Aim of the task: Count every line of these entries that holds the word "degrees", and reply with the number only.

Data records:
- Opening Delimiter -

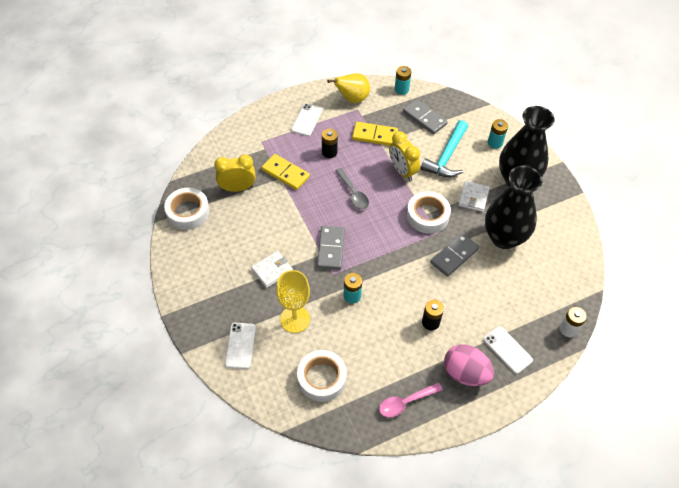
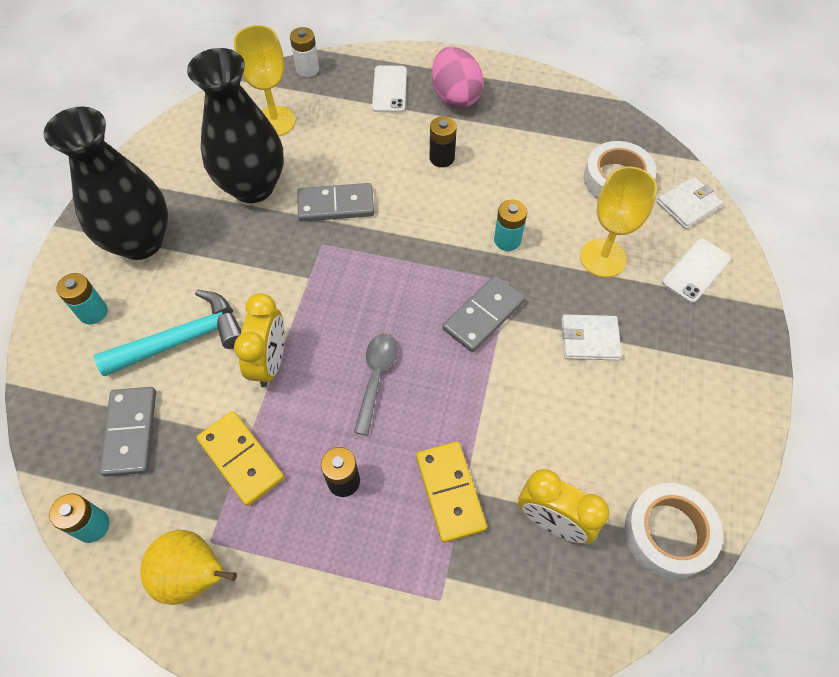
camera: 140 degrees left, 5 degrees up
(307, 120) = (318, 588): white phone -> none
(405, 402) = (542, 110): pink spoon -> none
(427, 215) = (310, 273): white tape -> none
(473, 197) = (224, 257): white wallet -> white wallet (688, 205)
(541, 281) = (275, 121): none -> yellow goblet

- Closing Delimiter -
- Opening Delimiter -

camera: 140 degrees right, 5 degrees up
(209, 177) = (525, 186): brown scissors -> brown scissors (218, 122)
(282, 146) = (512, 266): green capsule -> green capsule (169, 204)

- Closing Delimiter -

Answer box: 2